Data extract:
──────────────────────────────

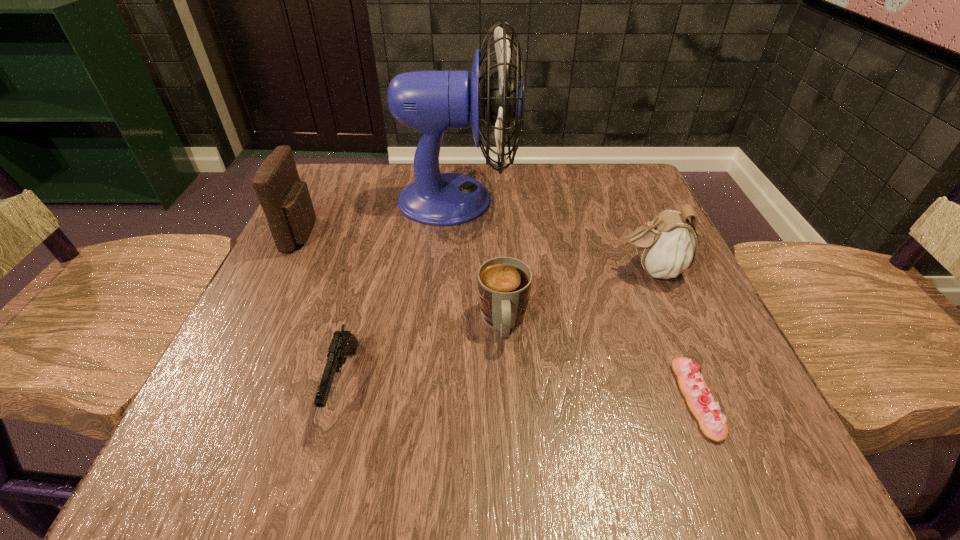
The height and width of the screenshot is (540, 960). I want to click on object present at the left edge, so click(285, 199).

Where is `pouch that is at the right edge`? This screenshot has width=960, height=540. pouch that is at the right edge is located at coordinates (667, 246).

I want to click on eclair at the right edge, so click(x=702, y=404).

Identify the location of object that is at the far left corner. The width and height of the screenshot is (960, 540). (285, 199).

Locate an element on the screen. The height and width of the screenshot is (540, 960). object that is at the near right corner is located at coordinates (702, 404).

Locate an element on the screen. Image resolution: width=960 pixels, height=540 pixels. vacant area at the far edge is located at coordinates (550, 180).

Where is `blank space at the near edge`? blank space at the near edge is located at coordinates (386, 472).

The width and height of the screenshot is (960, 540). What are the coordinates of `free point at the left edge` in the screenshot? It's located at (292, 369).

The height and width of the screenshot is (540, 960). Identify the location of vacant space at the right edge of the desktop. click(642, 293).

Locate an element on the screen. The width and height of the screenshot is (960, 540). vacant space at the far left corner of the desktop is located at coordinates (348, 191).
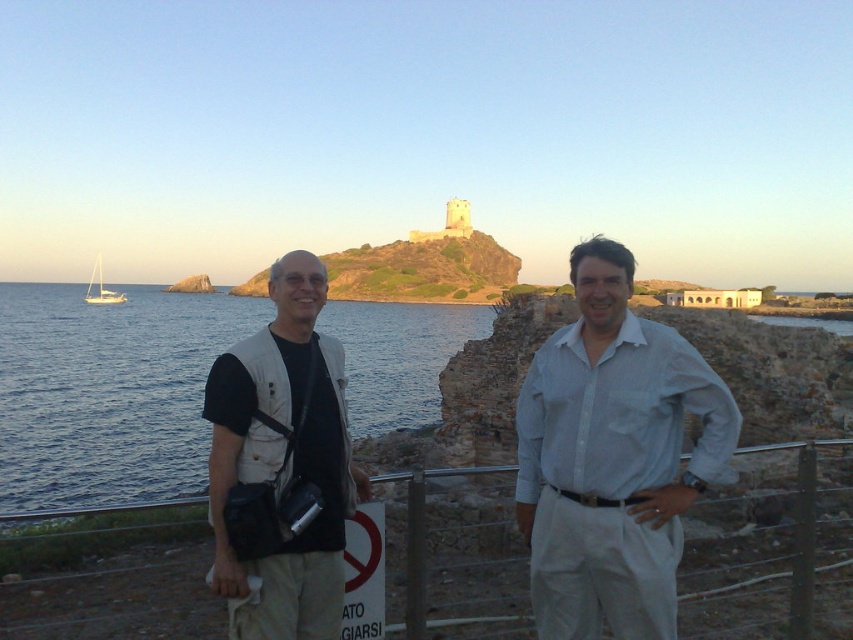
Question: Which of the following is the closest to the observer?

Choices:
 (A) beige fabric vest at left
 (B) metal/rustic rail at center
 (C) blue water at left
 (D) light beige vest at center

Answer: (B)

Question: Among these objects, which one is farthest from the camera?

Choices:
 (A) white cotton shirt at center
 (B) blue water at left
 (C) beige fabric vest at left

Answer: (B)

Question: Does light beige vest at center appear over blue water at left?

Choices:
 (A) no
 (B) yes

Answer: (A)

Question: Which point is closer to the camera taking this photo?

Choices:
 (A) [x=672, y=600]
 (B) [x=65, y=513]

Answer: (A)

Question: Is blue water at left above beige fabric vest at left?

Choices:
 (A) no
 (B) yes

Answer: (B)

Question: Can you confirm if beige fabric vest at left is bigger than metal/rustic rail at center?

Choices:
 (A) no
 (B) yes

Answer: (A)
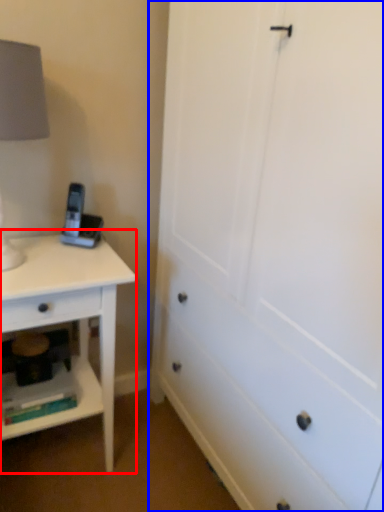
Question: Among these objects, which one is farthest to the camera, nightstand (highlighted by a red box) or chest of drawers (highlighted by a blue box)?

Choices:
 (A) nightstand
 (B) chest of drawers

Answer: (A)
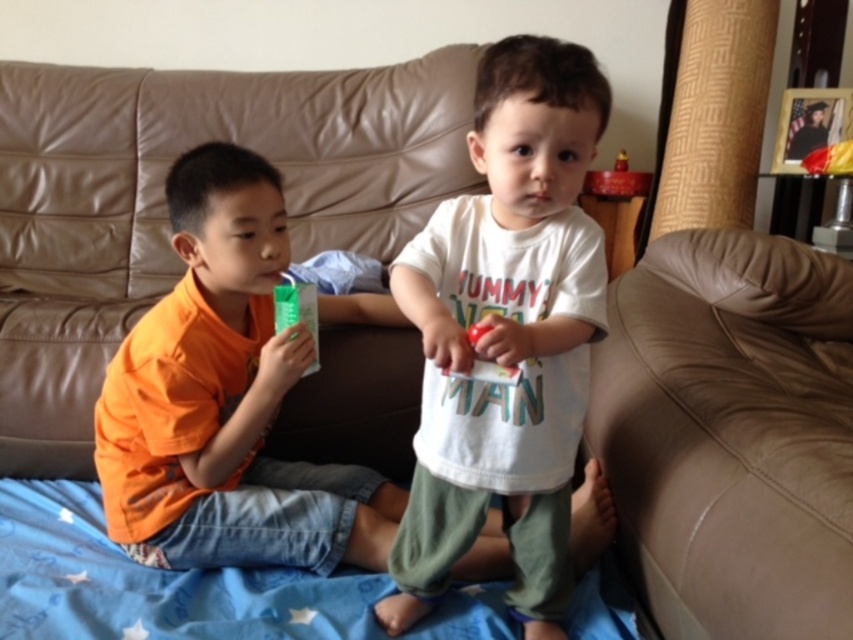
Question: Does white cotton shirt at center have a greater width compared to orange cotton shirt at left?

Choices:
 (A) no
 (B) yes

Answer: (A)

Question: Which point is farther to the camera?

Choices:
 (A) orange cotton shirt at left
 (B) white cotton shirt at center

Answer: (A)

Question: Which point is farther to the camera?

Choices:
 (A) [x=294, y=468]
 (B) [x=529, y=563]

Answer: (A)

Question: Which of the following is the closest to the observer?

Choices:
 (A) (254, 154)
 (B) (451, 488)

Answer: (B)

Question: Can you confirm if white cotton shirt at center is positioned below orange cotton shirt at left?

Choices:
 (A) no
 (B) yes

Answer: (A)

Question: Can you confirm if white cotton shirt at center is positioned to the right of orange cotton shirt at left?

Choices:
 (A) no
 (B) yes

Answer: (B)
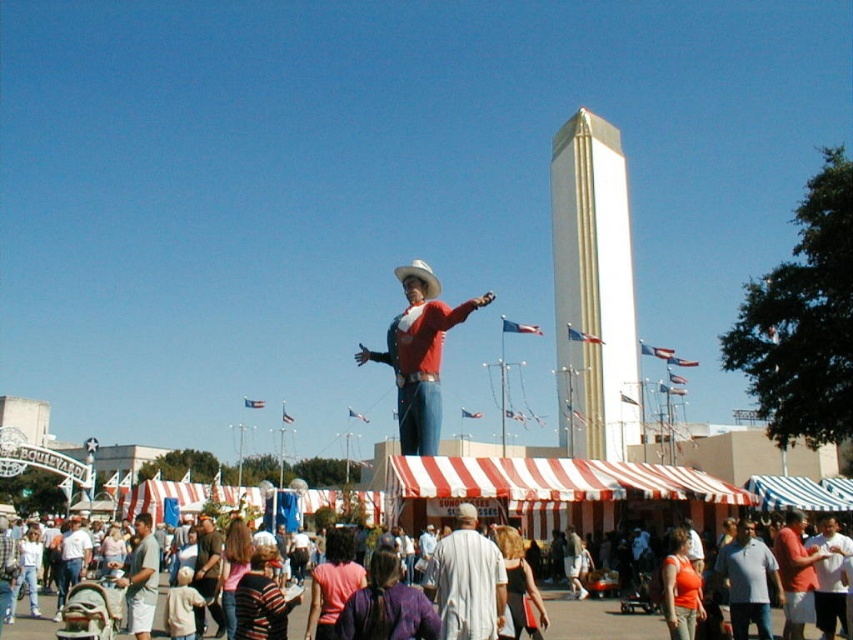
Does point (495, 600) come closer to viewer compared to point (149, 576)?

Yes, point (495, 600) is closer to viewer.

Is light gray cotton shirt at center shorter than light brown shirt at lower left?

Correct, light gray cotton shirt at center is not as tall as light brown shirt at lower left.

This screenshot has width=853, height=640. What are the coordinates of `light gray cotton shirt at center` in the screenshot? It's located at (467, 580).

Can you confirm if white smooth obelisk at center is positioned to the left of light brown shirt at lower left?

No, white smooth obelisk at center is not to the left of light brown shirt at lower left.

Is white smooth obelisk at center smaller than light brown shirt at lower left?

Incorrect, white smooth obelisk at center is not smaller in size than light brown shirt at lower left.

Measure the distance between point [579,317] and camera.

The distance of point [579,317] from camera is 127.58 meters.

Where is `white smooth obelisk at center`? white smooth obelisk at center is located at coordinates (593, 291).

The height and width of the screenshot is (640, 853). Find the location of `white smooth obelisk at center`. white smooth obelisk at center is located at coordinates (593, 291).

Does white smooth obelisk at center come behind matte red shirt at center?

Yes, white smooth obelisk at center is further from the viewer.

Which is behind, point (561, 435) or point (428, 371)?

The point (561, 435) is behind.

You are a GUI agent. You are given a task and a screenshot of the screen. Output one action in this format:
    pyautogui.click(x=<x>, y=<y>)
    Task: Click on the white smooth obelisk at center
    
    Given the screenshot: What is the action you would take?
    pyautogui.click(x=593, y=291)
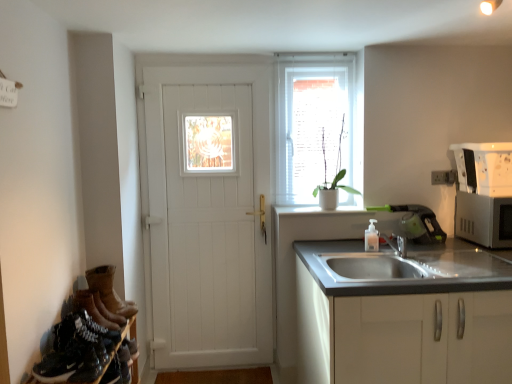
Question: Is silver metallic microwave at right to the left or to the right of white glossy window sill at center in the image?

Choices:
 (A) right
 (B) left

Answer: (A)

Question: Based on their sizes in the image, would you say silver metallic microwave at right is bigger or smaller than white glossy window sill at center?

Choices:
 (A) small
 (B) big

Answer: (B)

Question: Estimate the real-world distances between objects in this image. Which object is farther from the white ceramic pot at window?

Choices:
 (A) brown suede boots at lower left
 (B) white matte window at center
 (C) silver metallic microwave at right
 (D) black leather shoes at lower left
 (E) white matte cabinet at lower right

Answer: (D)

Question: Considering the real-world distances, which object is closest to the white ceramic pot at window?

Choices:
 (A) white matte cabinet at lower right
 (B) translucent plastic soap dispenser at sink right
 (C) white matte window at center
 (D) silver metallic microwave at right
 (E) white glossy window sill at center

Answer: (C)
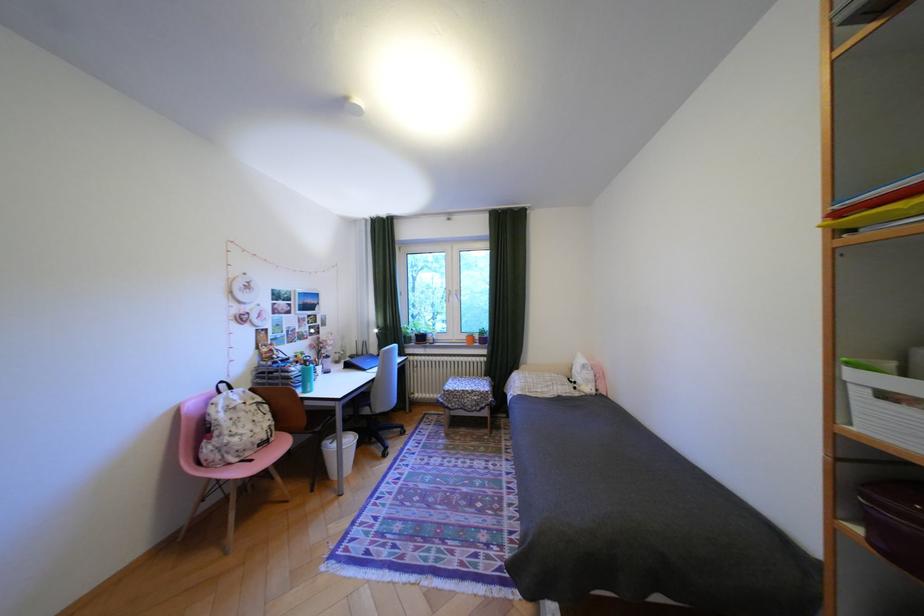
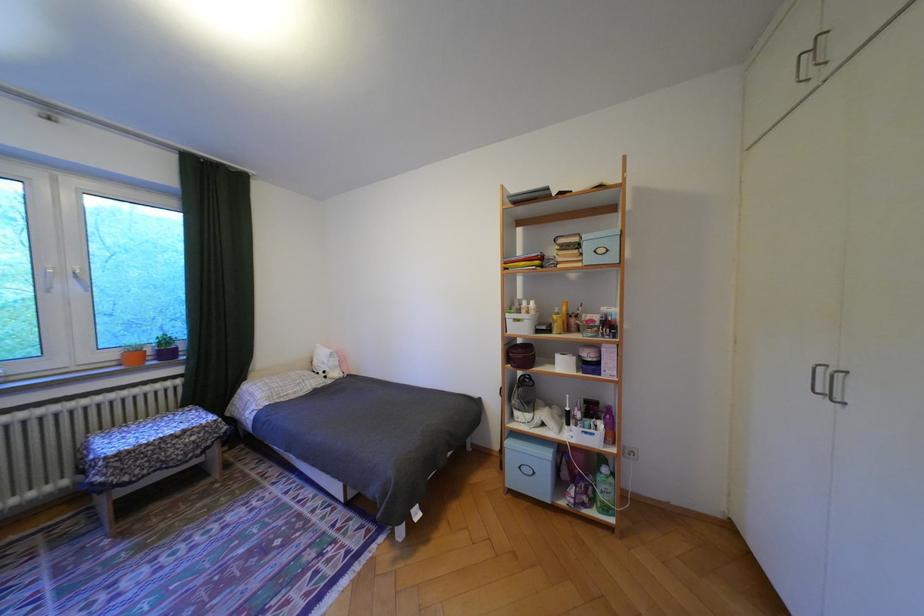
The point at (494, 341) is marked in the first image. Where is the corresponding point in the second image?

(178, 354)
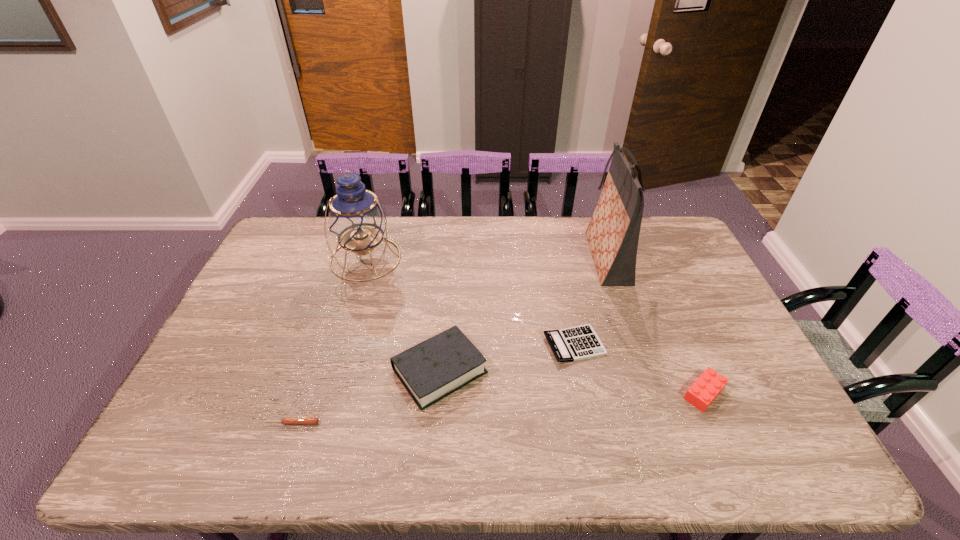
In the image, there is a desktop. Where is `vacant space at the right edge`? The image size is (960, 540). vacant space at the right edge is located at coordinates (714, 348).

What are the coordinates of `free space at the far left corner of the desktop` in the screenshot? It's located at (312, 236).

This screenshot has width=960, height=540. What are the coordinates of `free point at the far right corner` in the screenshot? It's located at click(x=664, y=217).

This screenshot has width=960, height=540. Identify the location of free location at the near right corner of the desktop. (796, 436).

Locate an element on the screen. Image resolution: width=960 pixels, height=540 pixels. unoccupied position between the calculator and the second tallest object is located at coordinates (470, 301).

Where is `free space between the sausage and the fourth object from right to left`? The width and height of the screenshot is (960, 540). free space between the sausage and the fourth object from right to left is located at coordinates (366, 397).

Locate an element on the screen. This screenshot has width=960, height=540. vacant region between the calculator and the shopping bag is located at coordinates (590, 301).

Find the location of a particular element. The width and height of the screenshot is (960, 540). free space between the lantern and the calculator is located at coordinates (470, 301).

Locate an element on the screen. Image resolution: width=960 pixels, height=540 pixels. blank region between the shopping bag and the third tallest object is located at coordinates (523, 314).

The image size is (960, 540). I want to click on free space between the fourth shortest object and the shopping bag, so click(x=523, y=314).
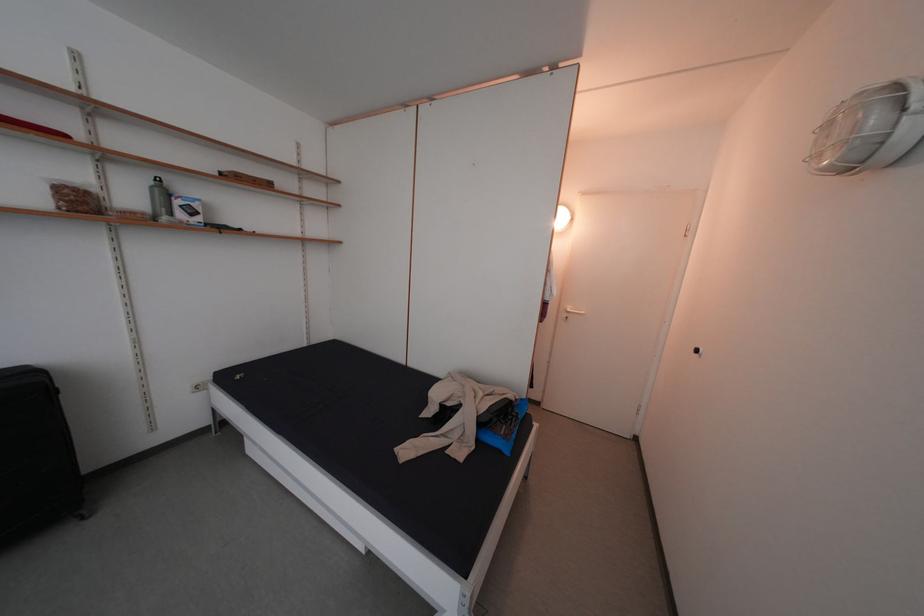
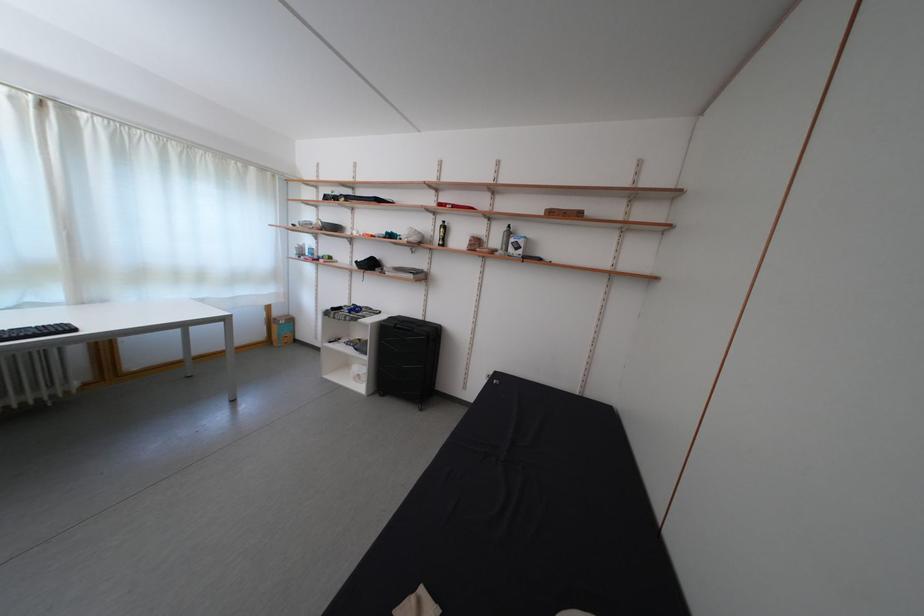
Find the pixel in the second image that matches [140,203] in the first image.

(505, 246)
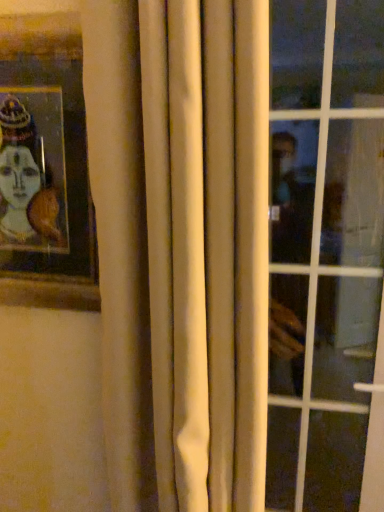
What do you see at coordinates (324, 248) in the screenshot?
I see `transparent glass window at right` at bounding box center [324, 248].

Locate an element on the screen. Image resolution: width=384 pixels, height=512 pixels. white fabric curtain at center is located at coordinates (207, 247).

How distant is white fabric curtain at center from wooden picture frame at upper left?

white fabric curtain at center and wooden picture frame at upper left are 11.51 inches apart.

Considering the positions of objects white fabric curtain at center and wooden picture frame at upper left in the image provided, who is in front, white fabric curtain at center or wooden picture frame at upper left?

Positioned in front is white fabric curtain at center.

From the image's perspective, which is above, white fabric curtain at center or wooden picture frame at upper left?

wooden picture frame at upper left.

Considering the relative sizes of white fabric curtain at center and wooden picture frame at upper left in the image provided, is white fabric curtain at center thinner than wooden picture frame at upper left?

In fact, white fabric curtain at center might be wider than wooden picture frame at upper left.

From a real-world perspective, which is physically below, wooden picture frame at upper left or white fabric curtain at center?

white fabric curtain at center.

Between wooden picture frame at upper left and white fabric curtain at center, which one has less height?

wooden picture frame at upper left.

Where is `curtain directly beneath the wooden picture frame at upper left (from a real-world perspective)`? curtain directly beneath the wooden picture frame at upper left (from a real-world perspective) is located at coordinates (207, 247).

Which is less distant, [299,326] or [226,102]?

Positioned in front is point [226,102].

From the picture: Which object is positioned more to the right, transparent glass window at right or white fabric curtain at center?

transparent glass window at right is more to the right.

Is transparent glass window at right beside white fabric curtain at center?

transparent glass window at right and white fabric curtain at center are not in contact.

Is transparent glass window at right positioned beyond the bounds of white fabric curtain at center?

Yes.

Who is taller, transparent glass window at right or wooden picture frame at upper left?

With more height is transparent glass window at right.

Is there a large distance between transparent glass window at right and wooden picture frame at upper left?

No, transparent glass window at right is in close proximity to wooden picture frame at upper left.

Considering the points (274, 498) and (62, 153), which point is behind, point (274, 498) or point (62, 153)?

The point (274, 498) is farther from the camera.

Considering the sizes of objects transparent glass window at right and wooden picture frame at upper left in the image provided, who is smaller, transparent glass window at right or wooden picture frame at upper left?

wooden picture frame at upper left.

In terms of width, does white fabric curtain at center look wider or thinner when compared to transparent glass window at right?

Clearly, white fabric curtain at center has more width compared to transparent glass window at right.

Would you consider white fabric curtain at center to be distant from transparent glass window at right?

Actually, white fabric curtain at center and transparent glass window at right are a little close together.

Could you tell me if white fabric curtain at center is turned towards transparent glass window at right?

No.

Which object is closer to the camera, white fabric curtain at center or transparent glass window at right?

white fabric curtain at center.

There is a transparent glass window at right. At what (x,y) coordinates should I click in order to perform the action: click on picture frame above it (from a real-world perspective). Please return your answer as a coordinate pair (x, y). This screenshot has width=384, height=512. Looking at the image, I should click on (45, 167).

Which is more to the right, wooden picture frame at upper left or transparent glass window at right?

transparent glass window at right.

From the image's perspective, relative to transparent glass window at right, is wooden picture frame at upper left above or below?

From the image's perspective, wooden picture frame at upper left appears above transparent glass window at right.

Are wooden picture frame at upper left and transparent glass window at right located far from each other?

No, wooden picture frame at upper left is not far from transparent glass window at right.

Where is `curtain in front of the wooden picture frame at upper left`? Image resolution: width=384 pixels, height=512 pixels. curtain in front of the wooden picture frame at upper left is located at coordinates (207, 247).

Find the location of a particular element. curtain on the right of wooden picture frame at upper left is located at coordinates (207, 247).

Which object lies nearer to the anchor point white fabric curtain at center, wooden picture frame at upper left or transparent glass window at right?

wooden picture frame at upper left is positioned closer to the anchor white fabric curtain at center.

Looking at the image, which one is located closer to transparent glass window at right, wooden picture frame at upper left or white fabric curtain at center?

white fabric curtain at center lies closer to transparent glass window at right than the other object.

Based on their spatial positions, is transparent glass window at right or wooden picture frame at upper left closer to white fabric curtain at center?

Based on the image, wooden picture frame at upper left appears to be nearer to white fabric curtain at center.

Estimate the real-world distances between objects in this image. Which object is closer to wooden picture frame at upper left, transparent glass window at right or white fabric curtain at center?

white fabric curtain at center.

Considering their positions, is white fabric curtain at center positioned further to wooden picture frame at upper left than transparent glass window at right?

Based on the image, transparent glass window at right appears to be further to wooden picture frame at upper left.

Estimate the real-world distances between objects in this image. Which object is closer to transparent glass window at right, white fabric curtain at center or wooden picture frame at upper left?

The object closer to transparent glass window at right is white fabric curtain at center.

Locate an element on the screen. curtain located between wooden picture frame at upper left and transparent glass window at right in the left-right direction is located at coordinates (207, 247).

──────────────────────────────

What you should do:
Please lay out the records as a numbered list with blank lines omitted, starting at the beginning of the records and ending at the line that contains "coordinates (550, 180).". Leave the pictures out of the answer.

Response:
1. The height and width of the screenshot is (540, 960). I want to click on object present at the left edge, so click(285, 199).
2. Where is `pouch that is at the right edge`? This screenshot has width=960, height=540. pouch that is at the right edge is located at coordinates (667, 246).
3. I want to click on eclair at the right edge, so click(x=702, y=404).
4. Identify the location of object that is at the far left corner. The width and height of the screenshot is (960, 540). (285, 199).
5. Locate an element on the screen. The height and width of the screenshot is (540, 960). object that is at the near right corner is located at coordinates (702, 404).
6. Locate an element on the screen. Image resolution: width=960 pixels, height=540 pixels. vacant area at the far edge is located at coordinates (550, 180).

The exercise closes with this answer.